-- Opening Marker --

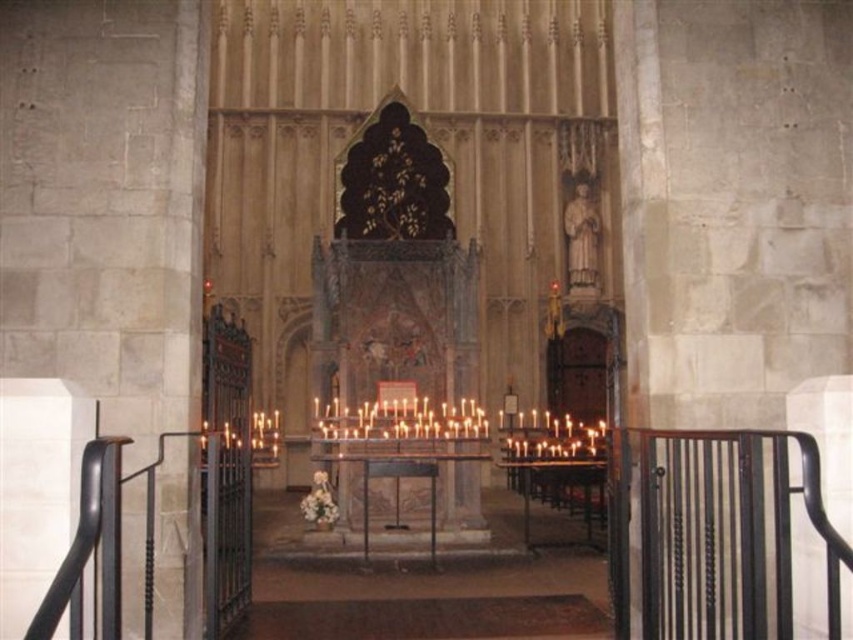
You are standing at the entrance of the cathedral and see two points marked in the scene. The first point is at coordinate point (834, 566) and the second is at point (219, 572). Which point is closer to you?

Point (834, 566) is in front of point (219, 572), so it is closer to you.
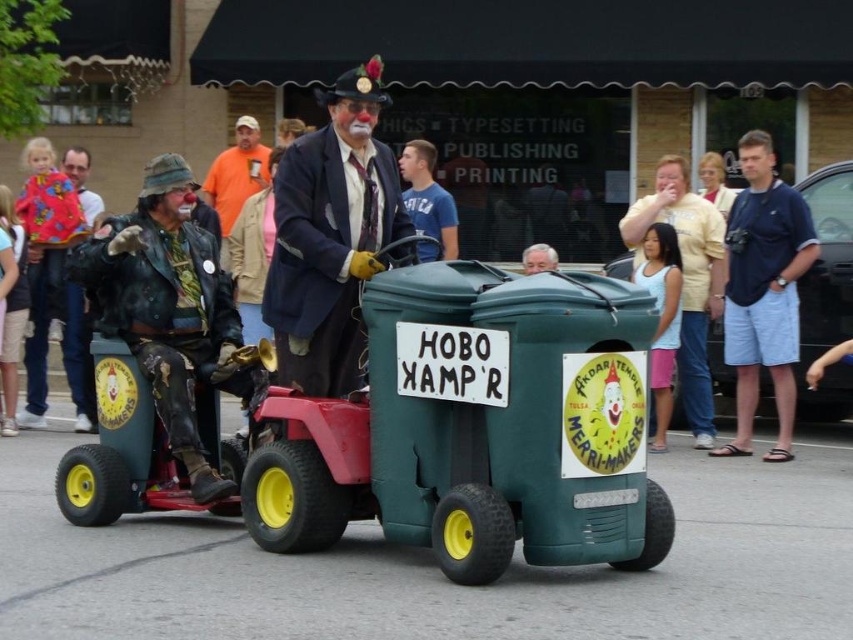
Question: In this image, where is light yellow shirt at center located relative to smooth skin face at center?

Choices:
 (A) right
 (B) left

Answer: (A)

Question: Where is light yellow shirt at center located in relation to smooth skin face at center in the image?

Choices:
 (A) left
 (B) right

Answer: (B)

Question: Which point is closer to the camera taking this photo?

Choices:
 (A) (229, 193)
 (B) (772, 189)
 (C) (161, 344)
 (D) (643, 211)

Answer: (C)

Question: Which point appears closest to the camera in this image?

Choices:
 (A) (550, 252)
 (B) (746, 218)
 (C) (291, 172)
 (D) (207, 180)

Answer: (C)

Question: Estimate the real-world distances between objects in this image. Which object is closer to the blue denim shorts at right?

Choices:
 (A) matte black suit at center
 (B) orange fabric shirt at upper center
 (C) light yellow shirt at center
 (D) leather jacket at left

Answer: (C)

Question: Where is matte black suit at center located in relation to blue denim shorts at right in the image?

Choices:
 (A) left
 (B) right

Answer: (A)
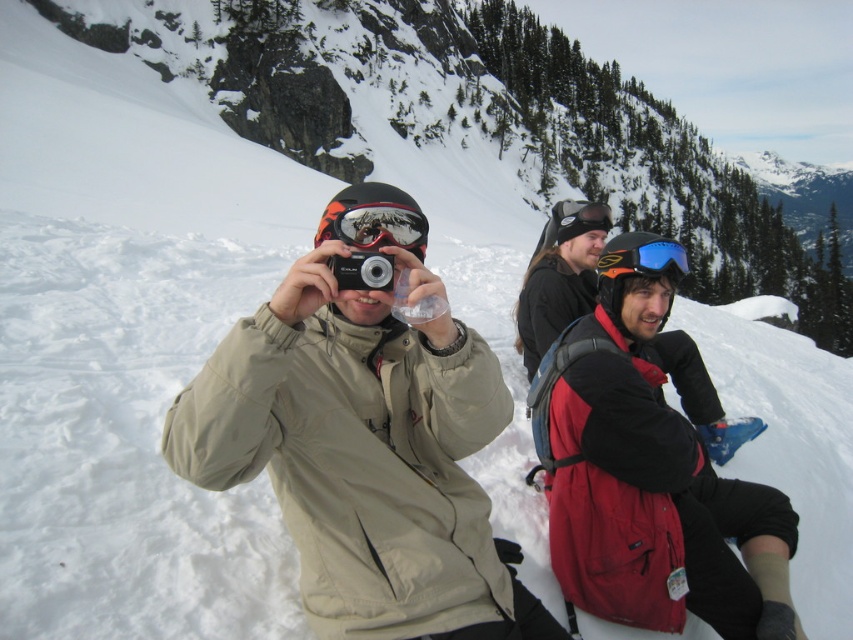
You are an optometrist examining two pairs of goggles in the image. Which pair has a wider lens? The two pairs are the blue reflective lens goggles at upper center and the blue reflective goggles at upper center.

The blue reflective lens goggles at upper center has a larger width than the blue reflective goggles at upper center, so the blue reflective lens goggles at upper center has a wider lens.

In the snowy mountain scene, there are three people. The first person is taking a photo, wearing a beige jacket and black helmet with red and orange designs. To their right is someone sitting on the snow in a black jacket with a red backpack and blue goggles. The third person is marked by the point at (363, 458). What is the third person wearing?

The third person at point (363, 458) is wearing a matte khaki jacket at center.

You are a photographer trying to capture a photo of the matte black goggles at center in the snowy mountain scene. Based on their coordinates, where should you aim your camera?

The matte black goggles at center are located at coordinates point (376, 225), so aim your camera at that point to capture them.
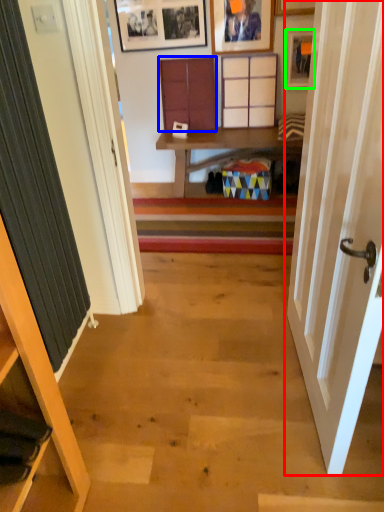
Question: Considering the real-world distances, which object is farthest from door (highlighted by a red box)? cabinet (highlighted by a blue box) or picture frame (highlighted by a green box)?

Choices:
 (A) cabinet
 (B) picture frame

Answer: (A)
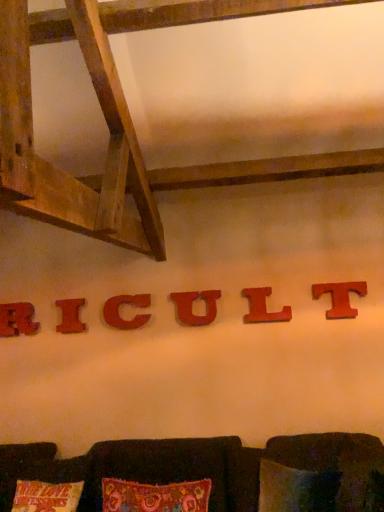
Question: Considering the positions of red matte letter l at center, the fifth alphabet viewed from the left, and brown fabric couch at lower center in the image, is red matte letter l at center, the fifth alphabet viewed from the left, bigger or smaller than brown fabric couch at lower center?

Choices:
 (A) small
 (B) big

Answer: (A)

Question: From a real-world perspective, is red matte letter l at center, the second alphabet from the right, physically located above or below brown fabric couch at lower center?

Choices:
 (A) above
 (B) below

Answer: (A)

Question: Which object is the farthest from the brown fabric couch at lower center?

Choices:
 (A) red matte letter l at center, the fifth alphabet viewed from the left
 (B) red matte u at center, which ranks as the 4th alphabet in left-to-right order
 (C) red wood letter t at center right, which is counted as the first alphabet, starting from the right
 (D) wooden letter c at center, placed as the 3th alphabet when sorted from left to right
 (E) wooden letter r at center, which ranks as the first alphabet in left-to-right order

-- Closing Marker --
-- Opening Marker --

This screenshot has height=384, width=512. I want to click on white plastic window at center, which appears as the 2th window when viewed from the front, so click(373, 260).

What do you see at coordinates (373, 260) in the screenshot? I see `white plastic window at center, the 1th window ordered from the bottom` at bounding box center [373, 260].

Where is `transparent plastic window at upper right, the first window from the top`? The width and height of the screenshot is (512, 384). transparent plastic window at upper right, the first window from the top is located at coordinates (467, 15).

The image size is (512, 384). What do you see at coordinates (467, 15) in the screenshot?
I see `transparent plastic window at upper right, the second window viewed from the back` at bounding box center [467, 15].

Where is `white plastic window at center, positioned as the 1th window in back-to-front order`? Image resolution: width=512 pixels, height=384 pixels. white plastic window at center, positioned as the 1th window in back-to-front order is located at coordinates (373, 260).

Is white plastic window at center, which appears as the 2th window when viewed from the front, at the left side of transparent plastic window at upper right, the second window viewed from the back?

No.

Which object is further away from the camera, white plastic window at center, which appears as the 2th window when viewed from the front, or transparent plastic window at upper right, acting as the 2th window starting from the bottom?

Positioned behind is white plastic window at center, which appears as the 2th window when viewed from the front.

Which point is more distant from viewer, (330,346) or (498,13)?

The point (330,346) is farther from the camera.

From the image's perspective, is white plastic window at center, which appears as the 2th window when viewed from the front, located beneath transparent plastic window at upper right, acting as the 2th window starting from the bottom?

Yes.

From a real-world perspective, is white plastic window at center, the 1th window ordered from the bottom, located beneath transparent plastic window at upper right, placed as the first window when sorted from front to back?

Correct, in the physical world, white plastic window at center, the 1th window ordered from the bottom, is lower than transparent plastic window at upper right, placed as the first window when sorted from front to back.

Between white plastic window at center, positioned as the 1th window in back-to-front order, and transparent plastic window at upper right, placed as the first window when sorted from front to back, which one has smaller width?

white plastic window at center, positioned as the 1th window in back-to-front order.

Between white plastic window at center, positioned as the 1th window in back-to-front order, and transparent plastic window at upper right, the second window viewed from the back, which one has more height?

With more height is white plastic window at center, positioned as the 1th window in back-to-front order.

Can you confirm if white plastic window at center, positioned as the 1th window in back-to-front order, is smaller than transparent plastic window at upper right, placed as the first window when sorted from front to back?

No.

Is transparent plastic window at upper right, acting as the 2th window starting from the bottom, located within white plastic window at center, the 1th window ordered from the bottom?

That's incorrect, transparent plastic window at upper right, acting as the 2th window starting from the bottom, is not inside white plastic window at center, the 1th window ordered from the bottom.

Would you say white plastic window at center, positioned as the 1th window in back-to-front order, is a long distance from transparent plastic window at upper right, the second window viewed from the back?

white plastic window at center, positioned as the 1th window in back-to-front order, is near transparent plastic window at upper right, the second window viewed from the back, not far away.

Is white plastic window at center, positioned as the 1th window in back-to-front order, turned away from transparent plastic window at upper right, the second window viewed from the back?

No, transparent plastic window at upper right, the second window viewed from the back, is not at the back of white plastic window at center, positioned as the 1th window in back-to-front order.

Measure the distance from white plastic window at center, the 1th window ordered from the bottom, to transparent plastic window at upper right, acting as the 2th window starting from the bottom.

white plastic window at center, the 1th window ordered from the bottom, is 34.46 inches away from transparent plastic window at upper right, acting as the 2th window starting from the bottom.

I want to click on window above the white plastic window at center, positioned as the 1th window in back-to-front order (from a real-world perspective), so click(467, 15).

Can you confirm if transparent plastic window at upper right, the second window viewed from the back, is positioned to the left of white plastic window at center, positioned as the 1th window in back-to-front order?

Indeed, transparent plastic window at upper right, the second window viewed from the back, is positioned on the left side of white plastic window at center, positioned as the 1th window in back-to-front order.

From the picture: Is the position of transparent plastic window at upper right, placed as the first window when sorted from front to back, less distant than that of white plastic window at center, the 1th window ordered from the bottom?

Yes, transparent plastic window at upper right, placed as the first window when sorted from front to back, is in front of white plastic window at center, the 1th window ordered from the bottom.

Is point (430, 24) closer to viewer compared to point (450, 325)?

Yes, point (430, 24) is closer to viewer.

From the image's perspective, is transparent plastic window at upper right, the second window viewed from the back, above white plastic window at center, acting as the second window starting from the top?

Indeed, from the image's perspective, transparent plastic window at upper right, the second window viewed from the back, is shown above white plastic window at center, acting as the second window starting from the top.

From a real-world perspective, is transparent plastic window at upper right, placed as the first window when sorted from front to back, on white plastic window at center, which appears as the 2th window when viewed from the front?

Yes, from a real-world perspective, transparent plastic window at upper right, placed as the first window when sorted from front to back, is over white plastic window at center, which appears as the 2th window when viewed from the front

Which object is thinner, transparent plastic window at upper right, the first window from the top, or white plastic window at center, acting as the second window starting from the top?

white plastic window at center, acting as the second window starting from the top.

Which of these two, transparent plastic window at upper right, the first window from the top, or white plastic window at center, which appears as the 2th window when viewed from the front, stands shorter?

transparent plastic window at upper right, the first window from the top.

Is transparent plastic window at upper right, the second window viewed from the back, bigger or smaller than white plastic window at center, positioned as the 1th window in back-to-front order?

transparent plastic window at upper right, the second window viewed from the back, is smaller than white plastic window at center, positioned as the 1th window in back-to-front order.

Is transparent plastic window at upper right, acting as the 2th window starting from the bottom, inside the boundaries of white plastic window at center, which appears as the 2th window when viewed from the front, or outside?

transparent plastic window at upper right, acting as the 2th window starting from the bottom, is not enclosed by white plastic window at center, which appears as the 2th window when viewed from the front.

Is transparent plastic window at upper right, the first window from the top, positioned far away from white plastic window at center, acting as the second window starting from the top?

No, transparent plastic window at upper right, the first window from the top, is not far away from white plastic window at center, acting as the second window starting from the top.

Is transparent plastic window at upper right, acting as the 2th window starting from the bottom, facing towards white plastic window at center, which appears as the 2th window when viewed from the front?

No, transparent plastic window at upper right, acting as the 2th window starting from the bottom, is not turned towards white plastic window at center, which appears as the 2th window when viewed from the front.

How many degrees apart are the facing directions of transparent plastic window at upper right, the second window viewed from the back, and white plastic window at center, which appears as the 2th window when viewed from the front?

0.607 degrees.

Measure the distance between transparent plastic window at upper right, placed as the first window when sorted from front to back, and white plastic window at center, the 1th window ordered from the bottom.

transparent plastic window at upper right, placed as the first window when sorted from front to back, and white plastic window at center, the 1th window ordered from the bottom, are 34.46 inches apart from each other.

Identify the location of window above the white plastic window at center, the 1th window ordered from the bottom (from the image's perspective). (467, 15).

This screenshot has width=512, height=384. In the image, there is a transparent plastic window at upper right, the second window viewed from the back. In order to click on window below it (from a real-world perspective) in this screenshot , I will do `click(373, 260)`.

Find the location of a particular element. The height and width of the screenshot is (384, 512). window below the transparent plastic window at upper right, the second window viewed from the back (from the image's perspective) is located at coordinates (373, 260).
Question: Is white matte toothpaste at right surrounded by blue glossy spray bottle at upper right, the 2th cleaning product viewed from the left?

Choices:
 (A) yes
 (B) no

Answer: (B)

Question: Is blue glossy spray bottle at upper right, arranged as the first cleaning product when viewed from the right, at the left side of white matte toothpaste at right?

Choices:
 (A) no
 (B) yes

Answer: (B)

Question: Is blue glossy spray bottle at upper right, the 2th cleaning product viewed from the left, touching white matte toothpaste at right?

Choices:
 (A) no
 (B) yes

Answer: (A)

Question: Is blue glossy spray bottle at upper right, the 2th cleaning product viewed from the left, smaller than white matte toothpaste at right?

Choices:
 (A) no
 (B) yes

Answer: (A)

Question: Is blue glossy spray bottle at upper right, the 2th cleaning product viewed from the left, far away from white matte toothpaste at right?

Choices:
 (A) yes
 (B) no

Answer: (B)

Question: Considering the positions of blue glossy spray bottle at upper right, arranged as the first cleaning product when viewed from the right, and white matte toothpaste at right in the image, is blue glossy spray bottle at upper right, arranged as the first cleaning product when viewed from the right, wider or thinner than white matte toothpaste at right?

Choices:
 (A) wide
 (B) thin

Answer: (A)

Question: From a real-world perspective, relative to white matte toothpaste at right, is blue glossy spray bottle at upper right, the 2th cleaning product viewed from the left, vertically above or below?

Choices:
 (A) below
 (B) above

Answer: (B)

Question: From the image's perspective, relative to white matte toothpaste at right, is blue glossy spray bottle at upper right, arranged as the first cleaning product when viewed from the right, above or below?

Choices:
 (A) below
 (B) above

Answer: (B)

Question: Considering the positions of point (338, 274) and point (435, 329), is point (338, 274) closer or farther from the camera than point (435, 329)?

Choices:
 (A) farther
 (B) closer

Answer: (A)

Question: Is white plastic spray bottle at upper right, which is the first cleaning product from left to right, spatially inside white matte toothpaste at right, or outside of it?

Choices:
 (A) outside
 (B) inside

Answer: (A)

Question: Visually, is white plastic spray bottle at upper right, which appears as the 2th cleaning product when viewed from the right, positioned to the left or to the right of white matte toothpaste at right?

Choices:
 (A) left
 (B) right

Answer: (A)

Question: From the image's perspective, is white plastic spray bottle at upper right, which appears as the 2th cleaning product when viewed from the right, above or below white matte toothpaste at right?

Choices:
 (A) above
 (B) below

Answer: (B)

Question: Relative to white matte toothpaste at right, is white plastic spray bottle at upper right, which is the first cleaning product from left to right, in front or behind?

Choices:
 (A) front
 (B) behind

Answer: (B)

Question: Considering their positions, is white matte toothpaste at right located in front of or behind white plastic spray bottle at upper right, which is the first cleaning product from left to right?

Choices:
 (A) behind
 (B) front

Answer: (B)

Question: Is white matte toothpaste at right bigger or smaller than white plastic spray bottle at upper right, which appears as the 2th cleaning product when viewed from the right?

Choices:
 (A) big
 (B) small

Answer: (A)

-- Closing Marker --
-- Opening Marker --

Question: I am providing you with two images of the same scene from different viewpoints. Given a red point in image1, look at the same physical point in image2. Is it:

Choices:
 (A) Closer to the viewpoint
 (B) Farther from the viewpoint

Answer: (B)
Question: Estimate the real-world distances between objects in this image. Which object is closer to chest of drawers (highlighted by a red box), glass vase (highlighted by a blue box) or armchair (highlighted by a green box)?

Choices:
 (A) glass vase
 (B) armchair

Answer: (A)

-- Closing Marker --

**Problem description**
Reproduce the entries verbatim, from the line containing "You are a photographer" through the line containing "Question: Which object", both included. Leave out the pictures.

**Response area**
You are a photographer trying to capture a photo of the matte black goggles at center in the snowy mountain scene. Based on their coordinates, where should you aim your camera?

The matte black goggles at center are located at coordinates point (376, 225), so aim your camera at that point to capture them.
Question: Considering the real-world distances, which object is farthest from door (highlighted by a red box)? cabinet (highlighted by a blue box) or picture frame (highlighted by a green box)?

Choices:
 (A) cabinet
 (B) picture frame

Answer: (A)
Question: Considering the positions of red matte letter l at center, the fifth alphabet viewed from the left, and brown fabric couch at lower center in the image, is red matte letter l at center, the fifth alphabet viewed from the left, bigger or smaller than brown fabric couch at lower center?

Choices:
 (A) small
 (B) big

Answer: (A)

Question: From a real-world perspective, is red matte letter l at center, the second alphabet from the right, physically located above or below brown fabric couch at lower center?

Choices:
 (A) above
 (B) below

Answer: (A)

Question: Which object is the farthest from the brown fabric couch at lower center?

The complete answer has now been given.